* **Material shown**:

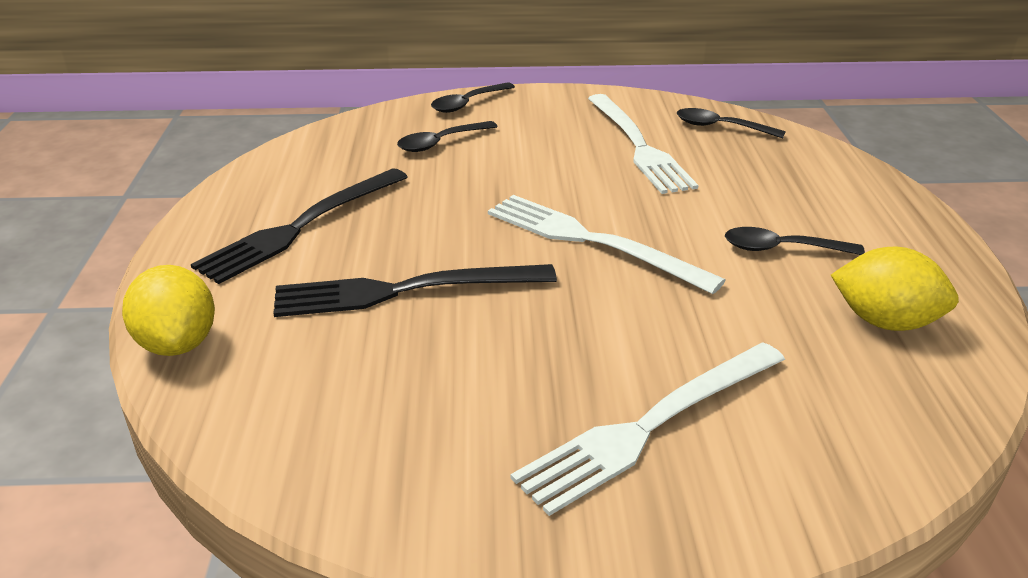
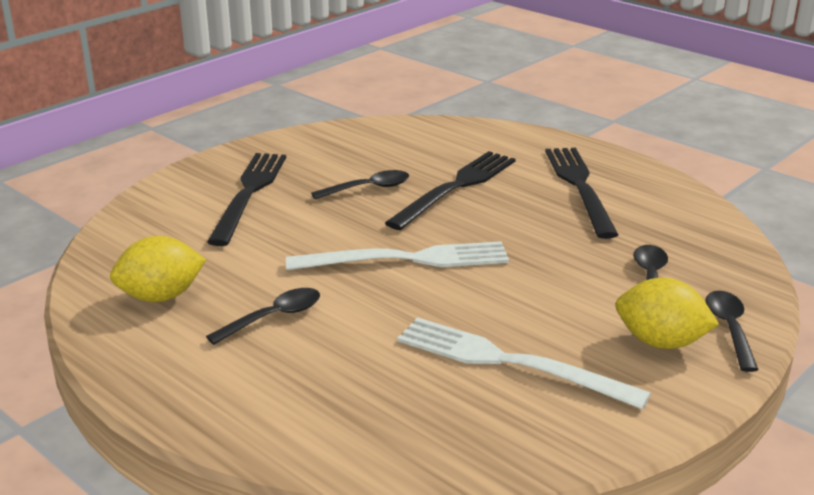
camera: 135 degrees right, 5 degrees down
(178, 343) = (501, 131): yellow lemon -> yellow lemon (660, 342)
(651, 425) = (249, 194): white fork -> black fork
(720, 127) = (476, 436): black spoon -> black spoon (368, 188)

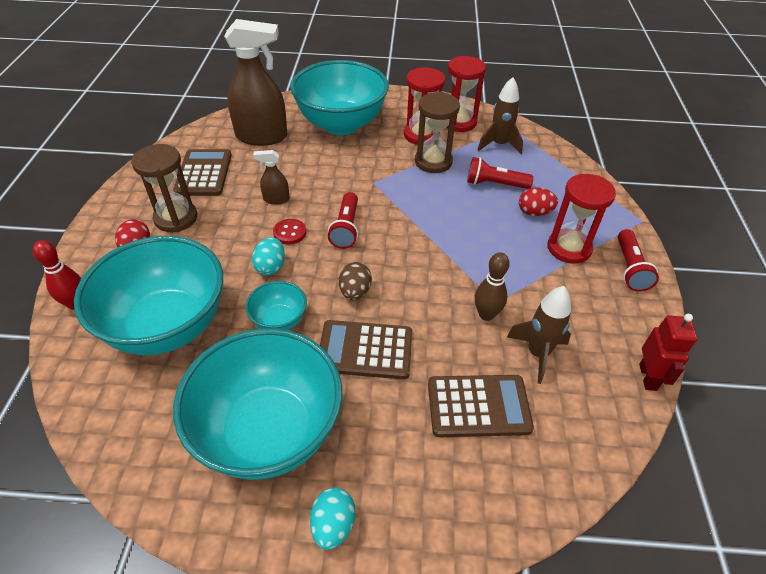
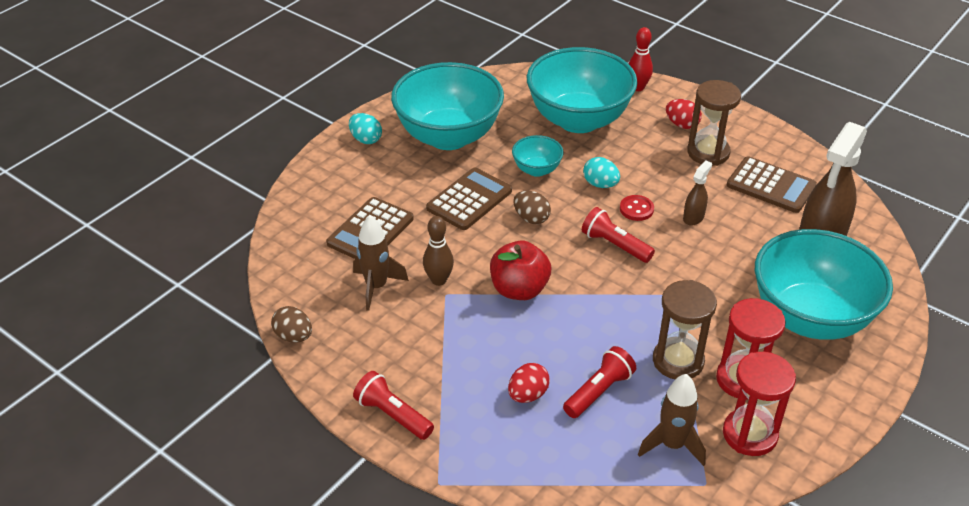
camera: 125 degrees right, 5 degrees down
(446, 260) = (519, 289): none -> red apple
(569, 248) = (457, 386): red hourglass -> none
(648, 377) = (294, 336): red robot -> brown egg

* **Exercise goal**:
The answer should contain every line of the material exactly as written and no pictures.

* **Task response**:
camera: 135 degrees right, 5 degrees down
(178, 343) = (501, 131): yellow lemon -> yellow lemon (660, 342)
(651, 425) = (249, 194): white fork -> black fork
(720, 127) = (476, 436): black spoon -> black spoon (368, 188)

camera: 125 degrees right, 5 degrees down
(446, 260) = (519, 289): none -> red apple
(569, 248) = (457, 386): red hourglass -> none
(648, 377) = (294, 336): red robot -> brown egg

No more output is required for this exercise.